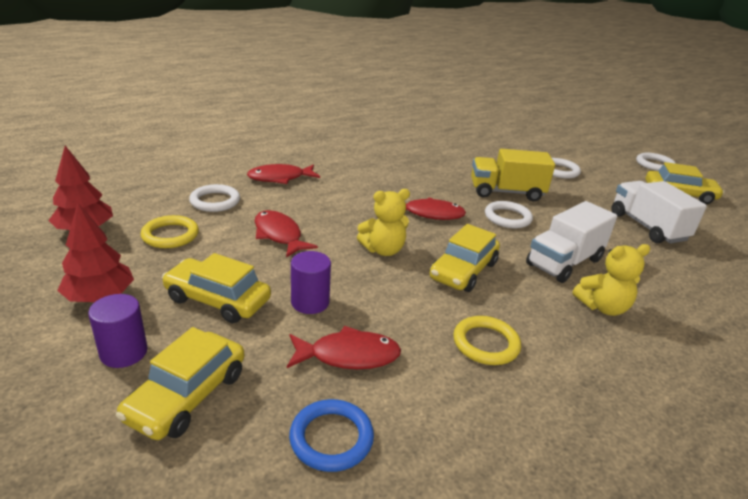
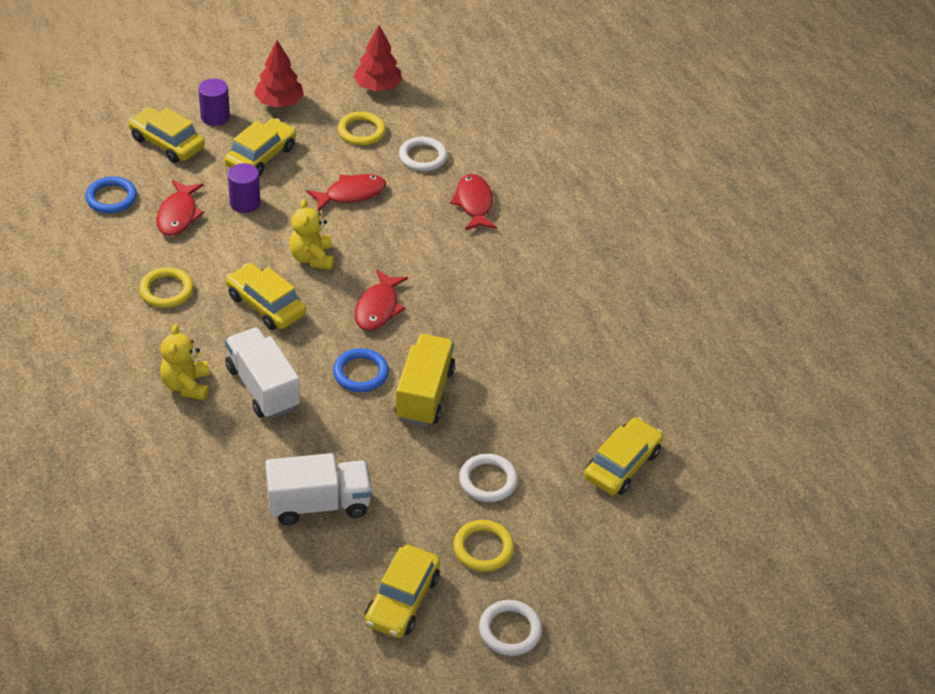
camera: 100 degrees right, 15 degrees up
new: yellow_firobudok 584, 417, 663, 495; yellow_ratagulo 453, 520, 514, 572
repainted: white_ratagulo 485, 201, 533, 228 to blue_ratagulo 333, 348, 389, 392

= = = = = = =

Work instruction
What is needed is an exact copy of the lines from the one containing "new: yellow_firobudok 584, 417, 663, 495;" through the final line of the data, both included, and nothing more.

Worked solution
new: yellow_firobudok 584, 417, 663, 495; yellow_ratagulo 453, 520, 514, 572
repainted: white_ratagulo 485, 201, 533, 228 to blue_ratagulo 333, 348, 389, 392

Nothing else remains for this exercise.